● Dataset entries
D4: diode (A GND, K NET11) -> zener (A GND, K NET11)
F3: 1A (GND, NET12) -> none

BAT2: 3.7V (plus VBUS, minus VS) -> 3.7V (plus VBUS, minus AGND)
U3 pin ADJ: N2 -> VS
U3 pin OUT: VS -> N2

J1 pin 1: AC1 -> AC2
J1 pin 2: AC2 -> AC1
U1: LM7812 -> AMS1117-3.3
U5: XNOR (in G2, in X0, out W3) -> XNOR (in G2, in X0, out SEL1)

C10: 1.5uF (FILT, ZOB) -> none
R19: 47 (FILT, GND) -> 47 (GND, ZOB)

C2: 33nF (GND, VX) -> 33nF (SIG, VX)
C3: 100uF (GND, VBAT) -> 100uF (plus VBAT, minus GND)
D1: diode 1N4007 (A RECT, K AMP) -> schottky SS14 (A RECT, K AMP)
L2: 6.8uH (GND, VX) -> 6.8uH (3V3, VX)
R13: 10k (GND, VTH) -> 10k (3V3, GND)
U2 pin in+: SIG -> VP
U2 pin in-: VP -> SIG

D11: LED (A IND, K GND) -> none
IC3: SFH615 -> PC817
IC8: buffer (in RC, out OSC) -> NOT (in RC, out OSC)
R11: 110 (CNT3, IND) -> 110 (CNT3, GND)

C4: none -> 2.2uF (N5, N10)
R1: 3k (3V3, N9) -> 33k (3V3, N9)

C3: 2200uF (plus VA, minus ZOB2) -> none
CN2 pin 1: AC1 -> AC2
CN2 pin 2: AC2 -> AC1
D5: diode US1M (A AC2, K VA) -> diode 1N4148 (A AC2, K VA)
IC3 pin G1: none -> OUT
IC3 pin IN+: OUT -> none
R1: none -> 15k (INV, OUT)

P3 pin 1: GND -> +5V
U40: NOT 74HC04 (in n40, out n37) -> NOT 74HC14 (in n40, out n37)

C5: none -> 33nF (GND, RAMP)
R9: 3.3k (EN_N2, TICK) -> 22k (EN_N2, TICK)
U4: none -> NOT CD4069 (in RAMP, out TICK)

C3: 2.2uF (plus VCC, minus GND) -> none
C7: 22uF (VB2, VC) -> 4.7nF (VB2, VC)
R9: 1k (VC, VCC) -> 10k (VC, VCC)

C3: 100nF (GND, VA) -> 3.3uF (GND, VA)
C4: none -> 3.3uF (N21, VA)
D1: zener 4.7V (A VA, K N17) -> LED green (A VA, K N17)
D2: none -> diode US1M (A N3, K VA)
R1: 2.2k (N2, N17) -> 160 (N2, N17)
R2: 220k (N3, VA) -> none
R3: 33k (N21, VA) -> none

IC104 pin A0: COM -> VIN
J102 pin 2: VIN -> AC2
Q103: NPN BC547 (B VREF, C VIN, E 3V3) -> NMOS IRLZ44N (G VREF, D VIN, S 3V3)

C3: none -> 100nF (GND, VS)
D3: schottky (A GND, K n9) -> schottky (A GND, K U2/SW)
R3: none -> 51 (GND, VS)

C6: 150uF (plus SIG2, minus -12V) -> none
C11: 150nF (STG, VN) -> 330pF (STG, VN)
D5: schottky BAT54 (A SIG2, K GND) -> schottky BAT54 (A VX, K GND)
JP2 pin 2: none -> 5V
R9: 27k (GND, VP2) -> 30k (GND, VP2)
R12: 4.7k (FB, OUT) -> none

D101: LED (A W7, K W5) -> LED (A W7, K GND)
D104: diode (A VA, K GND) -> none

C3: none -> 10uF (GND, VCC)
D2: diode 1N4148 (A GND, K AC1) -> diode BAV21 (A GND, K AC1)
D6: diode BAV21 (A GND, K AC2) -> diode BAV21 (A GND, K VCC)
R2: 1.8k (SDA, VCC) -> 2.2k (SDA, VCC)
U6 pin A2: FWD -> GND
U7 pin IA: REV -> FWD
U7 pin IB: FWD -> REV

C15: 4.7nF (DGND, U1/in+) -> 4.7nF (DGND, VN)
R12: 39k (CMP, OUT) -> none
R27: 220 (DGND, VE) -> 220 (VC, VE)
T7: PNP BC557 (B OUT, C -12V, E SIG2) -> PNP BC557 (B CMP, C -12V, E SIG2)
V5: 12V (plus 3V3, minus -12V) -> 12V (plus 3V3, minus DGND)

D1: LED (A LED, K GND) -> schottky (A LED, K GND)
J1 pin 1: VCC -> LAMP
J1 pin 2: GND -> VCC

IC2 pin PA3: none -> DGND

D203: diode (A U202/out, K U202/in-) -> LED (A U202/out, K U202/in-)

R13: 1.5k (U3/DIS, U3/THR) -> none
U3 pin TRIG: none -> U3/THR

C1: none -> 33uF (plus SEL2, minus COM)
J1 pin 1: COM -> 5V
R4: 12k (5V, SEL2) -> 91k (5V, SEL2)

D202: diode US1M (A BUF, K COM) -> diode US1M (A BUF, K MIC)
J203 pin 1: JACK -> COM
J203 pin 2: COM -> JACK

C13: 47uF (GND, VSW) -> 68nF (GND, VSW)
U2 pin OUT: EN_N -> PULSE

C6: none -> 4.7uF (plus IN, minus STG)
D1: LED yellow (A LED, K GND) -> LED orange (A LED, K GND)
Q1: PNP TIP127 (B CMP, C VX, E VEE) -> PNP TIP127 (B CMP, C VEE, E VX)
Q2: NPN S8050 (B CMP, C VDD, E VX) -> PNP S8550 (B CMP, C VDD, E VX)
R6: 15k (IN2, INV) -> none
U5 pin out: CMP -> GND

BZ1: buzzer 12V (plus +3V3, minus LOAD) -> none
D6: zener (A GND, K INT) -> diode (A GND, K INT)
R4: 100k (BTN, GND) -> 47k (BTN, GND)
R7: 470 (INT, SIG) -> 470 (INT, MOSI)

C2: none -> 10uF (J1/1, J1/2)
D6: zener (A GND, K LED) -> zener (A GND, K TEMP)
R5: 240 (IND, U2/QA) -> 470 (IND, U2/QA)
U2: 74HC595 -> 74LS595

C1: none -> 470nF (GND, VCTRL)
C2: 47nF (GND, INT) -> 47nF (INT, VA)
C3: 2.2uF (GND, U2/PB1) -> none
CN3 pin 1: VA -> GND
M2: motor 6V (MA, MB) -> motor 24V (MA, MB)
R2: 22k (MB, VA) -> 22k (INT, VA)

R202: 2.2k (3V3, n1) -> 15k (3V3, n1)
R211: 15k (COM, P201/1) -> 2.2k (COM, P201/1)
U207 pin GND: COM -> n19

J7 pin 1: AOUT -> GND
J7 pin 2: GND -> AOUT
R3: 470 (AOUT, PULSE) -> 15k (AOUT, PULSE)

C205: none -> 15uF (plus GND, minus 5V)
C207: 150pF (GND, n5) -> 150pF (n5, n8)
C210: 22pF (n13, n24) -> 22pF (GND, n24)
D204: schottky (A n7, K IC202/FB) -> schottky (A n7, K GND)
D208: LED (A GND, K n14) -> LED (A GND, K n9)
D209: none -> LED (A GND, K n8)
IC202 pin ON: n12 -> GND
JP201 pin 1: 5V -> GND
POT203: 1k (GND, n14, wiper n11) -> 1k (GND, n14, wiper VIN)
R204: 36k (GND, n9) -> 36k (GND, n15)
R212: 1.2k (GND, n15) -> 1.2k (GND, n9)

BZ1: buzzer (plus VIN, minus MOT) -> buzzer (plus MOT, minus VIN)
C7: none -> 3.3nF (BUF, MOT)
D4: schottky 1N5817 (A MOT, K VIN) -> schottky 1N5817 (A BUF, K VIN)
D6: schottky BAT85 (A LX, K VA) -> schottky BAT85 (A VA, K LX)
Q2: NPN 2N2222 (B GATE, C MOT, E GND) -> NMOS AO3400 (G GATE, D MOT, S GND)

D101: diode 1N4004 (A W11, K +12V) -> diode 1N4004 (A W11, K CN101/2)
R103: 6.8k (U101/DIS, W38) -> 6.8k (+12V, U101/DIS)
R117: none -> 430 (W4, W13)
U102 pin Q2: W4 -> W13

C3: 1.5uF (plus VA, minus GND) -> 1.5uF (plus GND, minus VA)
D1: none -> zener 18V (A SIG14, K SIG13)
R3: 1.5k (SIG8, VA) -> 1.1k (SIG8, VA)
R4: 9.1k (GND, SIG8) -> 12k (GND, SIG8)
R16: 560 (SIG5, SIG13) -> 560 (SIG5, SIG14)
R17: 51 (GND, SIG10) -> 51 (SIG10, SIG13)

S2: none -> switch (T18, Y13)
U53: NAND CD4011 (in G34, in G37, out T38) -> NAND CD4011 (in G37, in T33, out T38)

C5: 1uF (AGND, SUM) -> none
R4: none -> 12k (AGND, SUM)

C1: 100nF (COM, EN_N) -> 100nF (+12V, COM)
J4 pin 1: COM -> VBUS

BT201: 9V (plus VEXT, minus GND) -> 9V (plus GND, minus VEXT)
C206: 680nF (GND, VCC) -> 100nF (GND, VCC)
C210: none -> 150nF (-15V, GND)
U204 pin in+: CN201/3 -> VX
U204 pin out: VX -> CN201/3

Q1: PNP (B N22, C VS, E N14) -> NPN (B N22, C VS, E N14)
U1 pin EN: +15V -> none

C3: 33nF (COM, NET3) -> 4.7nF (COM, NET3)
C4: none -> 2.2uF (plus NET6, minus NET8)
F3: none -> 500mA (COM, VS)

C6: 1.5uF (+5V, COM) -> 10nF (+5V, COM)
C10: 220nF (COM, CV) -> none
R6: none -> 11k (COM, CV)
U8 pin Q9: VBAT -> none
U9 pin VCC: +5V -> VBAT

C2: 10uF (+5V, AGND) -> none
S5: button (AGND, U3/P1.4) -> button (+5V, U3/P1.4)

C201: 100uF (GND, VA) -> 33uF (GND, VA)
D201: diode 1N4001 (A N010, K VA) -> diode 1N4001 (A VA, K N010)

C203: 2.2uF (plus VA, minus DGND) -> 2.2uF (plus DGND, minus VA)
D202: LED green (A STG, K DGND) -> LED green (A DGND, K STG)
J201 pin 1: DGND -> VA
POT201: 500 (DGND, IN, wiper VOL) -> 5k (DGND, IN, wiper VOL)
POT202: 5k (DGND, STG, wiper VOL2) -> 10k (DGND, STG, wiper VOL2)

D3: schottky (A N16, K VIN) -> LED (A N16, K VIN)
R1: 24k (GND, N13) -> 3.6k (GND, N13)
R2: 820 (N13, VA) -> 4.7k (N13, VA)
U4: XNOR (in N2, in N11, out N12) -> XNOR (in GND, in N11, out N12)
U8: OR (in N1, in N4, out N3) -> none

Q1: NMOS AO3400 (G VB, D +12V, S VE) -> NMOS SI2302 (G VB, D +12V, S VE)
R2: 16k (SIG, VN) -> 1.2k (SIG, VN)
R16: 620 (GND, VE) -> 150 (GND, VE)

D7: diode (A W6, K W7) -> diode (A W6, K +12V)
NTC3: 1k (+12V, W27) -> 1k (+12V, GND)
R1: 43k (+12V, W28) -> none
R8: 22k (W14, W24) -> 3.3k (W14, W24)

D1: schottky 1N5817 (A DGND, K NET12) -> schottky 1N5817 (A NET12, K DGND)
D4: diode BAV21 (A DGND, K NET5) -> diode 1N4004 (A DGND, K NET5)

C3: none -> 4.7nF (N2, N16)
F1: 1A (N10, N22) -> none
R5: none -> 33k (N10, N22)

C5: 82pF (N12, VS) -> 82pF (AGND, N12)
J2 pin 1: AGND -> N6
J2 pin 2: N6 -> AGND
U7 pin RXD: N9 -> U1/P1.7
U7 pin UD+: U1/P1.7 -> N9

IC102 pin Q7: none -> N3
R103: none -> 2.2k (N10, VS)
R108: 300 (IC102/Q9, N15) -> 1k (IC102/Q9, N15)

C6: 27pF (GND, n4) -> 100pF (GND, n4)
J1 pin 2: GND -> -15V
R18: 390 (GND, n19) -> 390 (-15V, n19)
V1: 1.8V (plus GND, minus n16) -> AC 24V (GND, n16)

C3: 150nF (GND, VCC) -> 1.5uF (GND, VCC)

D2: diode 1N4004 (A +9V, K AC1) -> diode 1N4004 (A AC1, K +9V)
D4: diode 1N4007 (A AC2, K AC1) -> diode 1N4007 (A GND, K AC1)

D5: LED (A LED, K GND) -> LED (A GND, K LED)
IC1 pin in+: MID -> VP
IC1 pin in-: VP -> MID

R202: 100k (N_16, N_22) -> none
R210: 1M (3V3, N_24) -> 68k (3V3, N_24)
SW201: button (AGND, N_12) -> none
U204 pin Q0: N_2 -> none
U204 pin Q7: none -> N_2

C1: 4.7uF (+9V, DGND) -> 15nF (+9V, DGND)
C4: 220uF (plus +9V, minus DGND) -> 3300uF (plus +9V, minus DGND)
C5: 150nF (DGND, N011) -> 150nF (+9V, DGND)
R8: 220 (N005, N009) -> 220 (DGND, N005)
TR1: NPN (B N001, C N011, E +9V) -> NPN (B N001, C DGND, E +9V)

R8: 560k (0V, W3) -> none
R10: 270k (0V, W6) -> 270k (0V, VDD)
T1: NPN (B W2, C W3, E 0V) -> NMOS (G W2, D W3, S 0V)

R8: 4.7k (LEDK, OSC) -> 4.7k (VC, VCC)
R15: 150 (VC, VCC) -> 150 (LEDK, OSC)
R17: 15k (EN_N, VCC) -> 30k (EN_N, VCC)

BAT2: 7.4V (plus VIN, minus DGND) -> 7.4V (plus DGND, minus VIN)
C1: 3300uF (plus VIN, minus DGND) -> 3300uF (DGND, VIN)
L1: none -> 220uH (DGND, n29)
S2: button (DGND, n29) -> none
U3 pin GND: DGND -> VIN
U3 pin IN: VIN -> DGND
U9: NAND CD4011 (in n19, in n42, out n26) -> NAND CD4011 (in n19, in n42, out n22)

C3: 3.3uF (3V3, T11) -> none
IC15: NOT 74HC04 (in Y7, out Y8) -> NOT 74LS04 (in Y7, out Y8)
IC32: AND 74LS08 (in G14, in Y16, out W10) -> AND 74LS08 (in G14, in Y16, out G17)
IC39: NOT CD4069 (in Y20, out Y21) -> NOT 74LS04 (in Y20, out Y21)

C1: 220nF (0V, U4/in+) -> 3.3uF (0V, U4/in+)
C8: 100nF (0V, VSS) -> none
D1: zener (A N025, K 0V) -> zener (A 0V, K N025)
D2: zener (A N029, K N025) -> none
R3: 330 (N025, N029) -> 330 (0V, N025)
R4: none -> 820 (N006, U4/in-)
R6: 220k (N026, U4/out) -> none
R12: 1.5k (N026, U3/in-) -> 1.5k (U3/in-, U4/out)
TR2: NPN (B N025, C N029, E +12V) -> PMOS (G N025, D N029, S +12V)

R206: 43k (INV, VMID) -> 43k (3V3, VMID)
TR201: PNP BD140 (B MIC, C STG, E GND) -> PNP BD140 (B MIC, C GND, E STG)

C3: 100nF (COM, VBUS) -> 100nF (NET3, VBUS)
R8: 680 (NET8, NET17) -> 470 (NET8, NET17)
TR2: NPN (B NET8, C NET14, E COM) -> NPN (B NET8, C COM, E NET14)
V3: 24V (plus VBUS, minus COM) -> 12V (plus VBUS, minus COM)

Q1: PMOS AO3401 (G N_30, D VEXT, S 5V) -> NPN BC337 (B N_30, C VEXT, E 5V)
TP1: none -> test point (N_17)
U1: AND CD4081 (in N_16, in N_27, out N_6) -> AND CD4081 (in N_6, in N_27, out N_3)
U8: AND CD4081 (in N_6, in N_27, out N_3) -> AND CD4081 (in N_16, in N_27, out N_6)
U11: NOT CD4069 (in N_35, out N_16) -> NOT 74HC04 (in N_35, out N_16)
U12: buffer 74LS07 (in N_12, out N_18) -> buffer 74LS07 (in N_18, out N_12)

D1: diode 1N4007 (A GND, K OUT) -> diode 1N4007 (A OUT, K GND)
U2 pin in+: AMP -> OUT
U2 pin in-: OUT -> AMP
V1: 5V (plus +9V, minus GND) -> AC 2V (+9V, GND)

● ABOUT THIS EXERCISE
Filter the entries down to the lines containing "PMOS". Copy each of those lines.

● WRITTEN REPLY
TR2: NPN (B N025, C N029, E +12V) -> PMOS (G N025, D N029, S +12V)
Q1: PMOS AO3401 (G N_30, D VEXT, S 5V) -> NPN BC337 (B N_30, C VEXT, E 5V)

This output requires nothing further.